Activity: For the data below, report only the number of lines containing the string "AGND".

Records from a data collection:
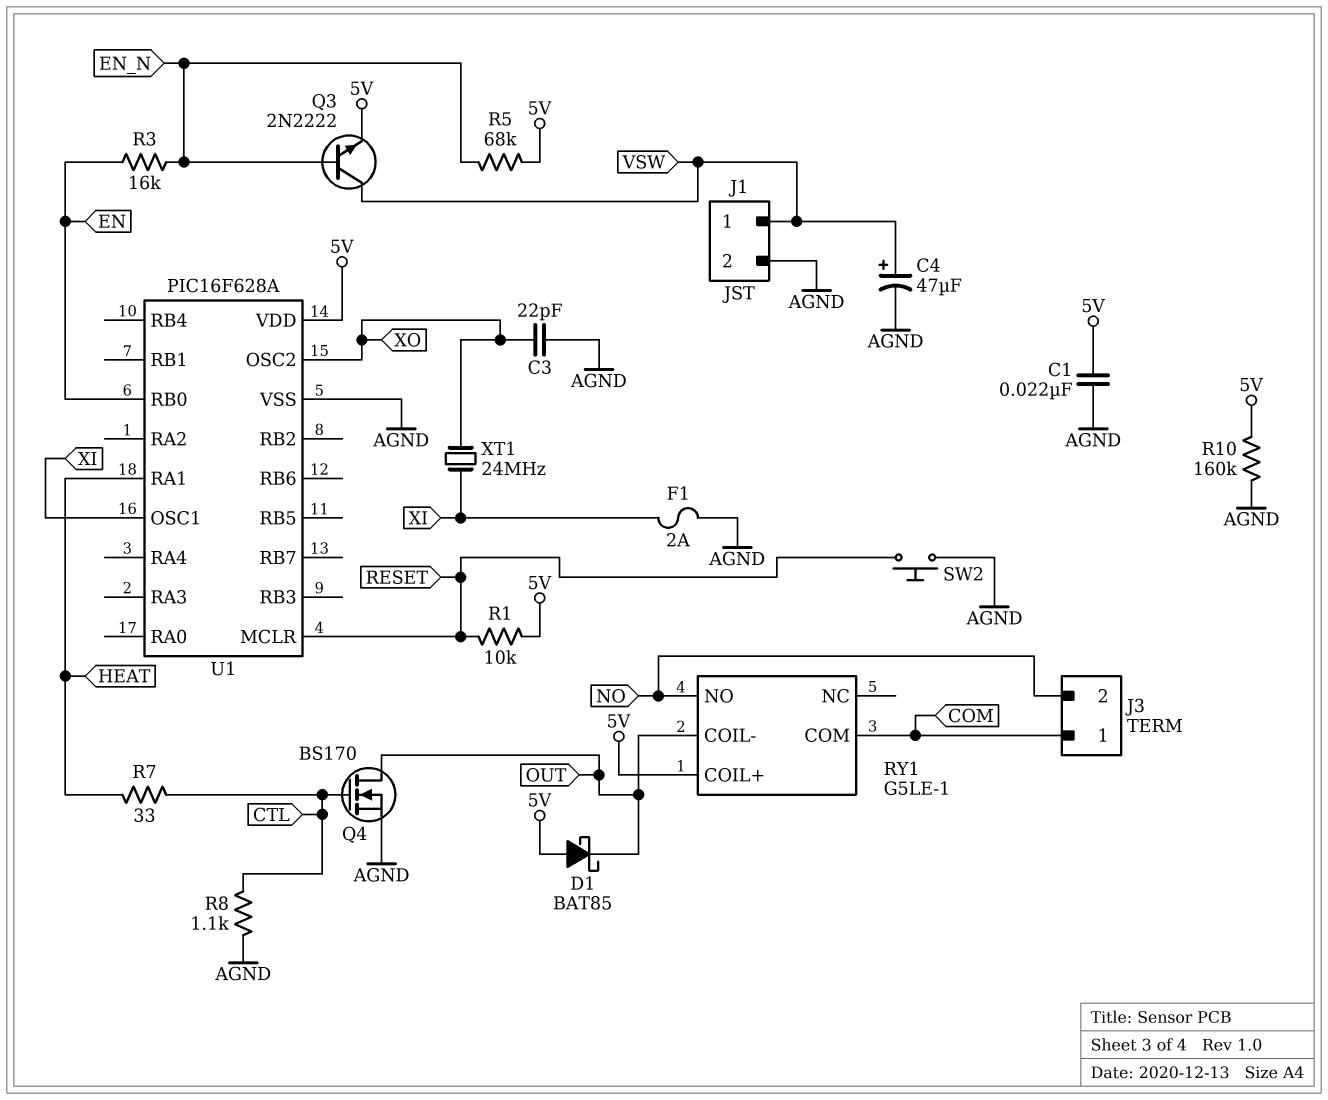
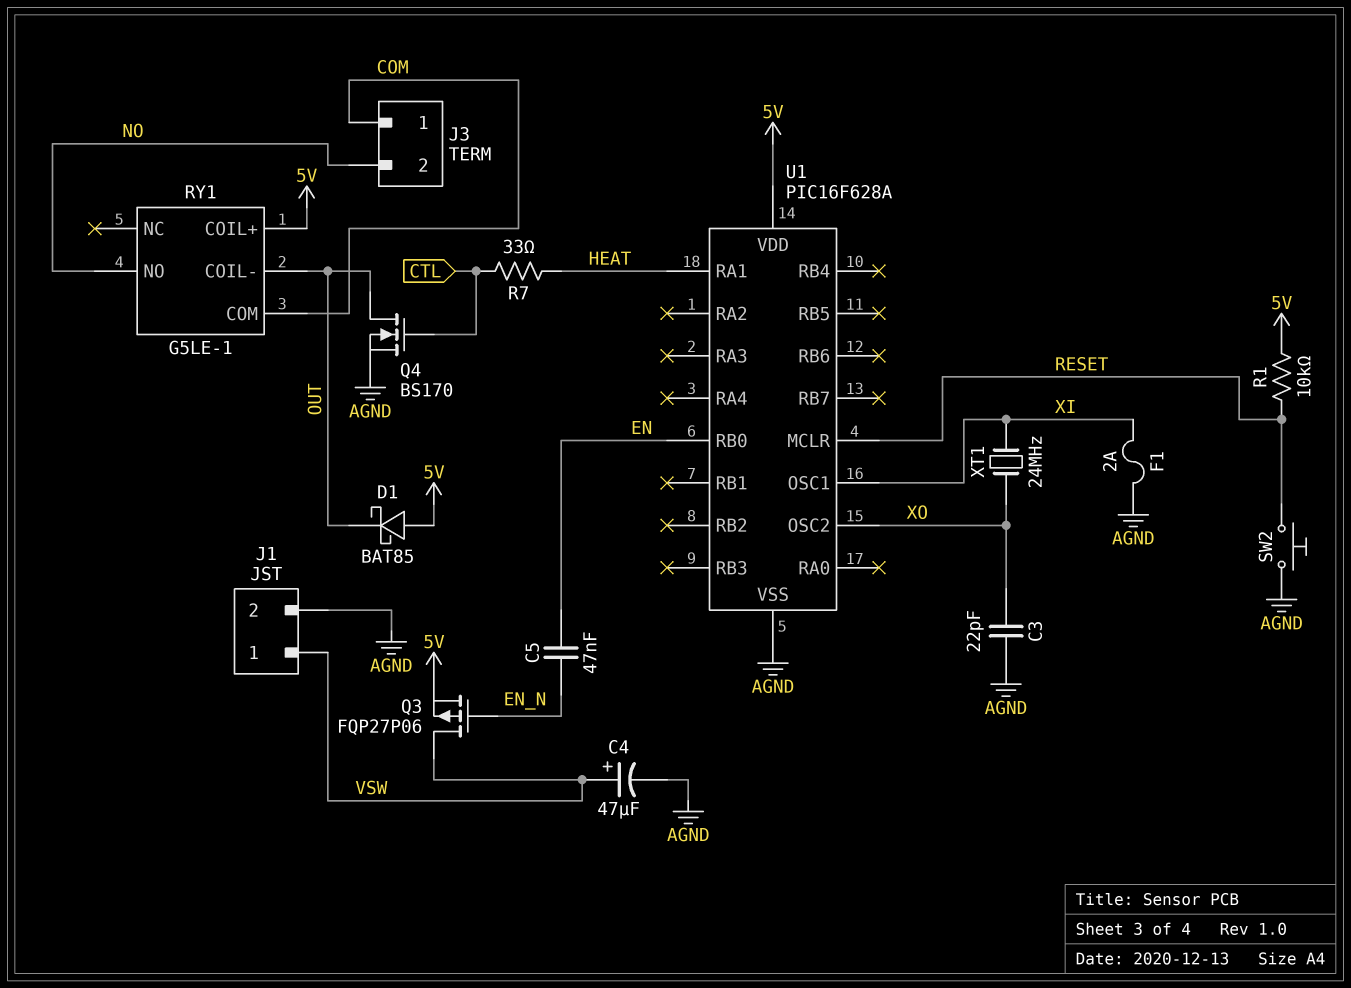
C1: 22nF (5V, AGND) -> none
C5: none -> 47nF (EN, EN_N)
Q3: NPN 2N2222 (B EN_N, C VSW, E 5V) -> PMOS FQP27P06 (G EN_N, D VSW, S 5V)
R3: 16k (EN, EN_N) -> none
R5: 68k (5V, EN_N) -> none
R8: 1.1k (AGND, CTL) -> none
R10: 160k (5V, AGND) -> none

Exercise response: 3